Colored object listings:
#####

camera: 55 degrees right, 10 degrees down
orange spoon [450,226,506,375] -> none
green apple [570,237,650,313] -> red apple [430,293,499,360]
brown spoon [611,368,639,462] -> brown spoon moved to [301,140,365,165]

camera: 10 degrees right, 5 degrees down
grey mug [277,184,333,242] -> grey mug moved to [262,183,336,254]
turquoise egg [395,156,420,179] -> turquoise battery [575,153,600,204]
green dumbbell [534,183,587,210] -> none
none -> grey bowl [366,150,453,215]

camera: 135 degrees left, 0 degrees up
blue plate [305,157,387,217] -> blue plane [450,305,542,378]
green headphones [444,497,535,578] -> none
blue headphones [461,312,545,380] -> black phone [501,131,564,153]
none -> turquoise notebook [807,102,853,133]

#####

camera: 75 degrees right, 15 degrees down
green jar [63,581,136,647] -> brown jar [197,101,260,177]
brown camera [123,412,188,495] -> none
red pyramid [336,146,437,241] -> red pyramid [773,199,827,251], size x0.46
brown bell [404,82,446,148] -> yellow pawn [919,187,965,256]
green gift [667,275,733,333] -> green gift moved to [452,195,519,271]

#####

Aim of the task — Reproduce exactly the lines above from the line with "blue plate [305,157,387,217]" to the line with "none -> turquoise notebook [807,102,853,133]", including both, and add nothing.

Answer section —
blue plate [305,157,387,217] -> blue plane [450,305,542,378]
green headphones [444,497,535,578] -> none
blue headphones [461,312,545,380] -> black phone [501,131,564,153]
none -> turquoise notebook [807,102,853,133]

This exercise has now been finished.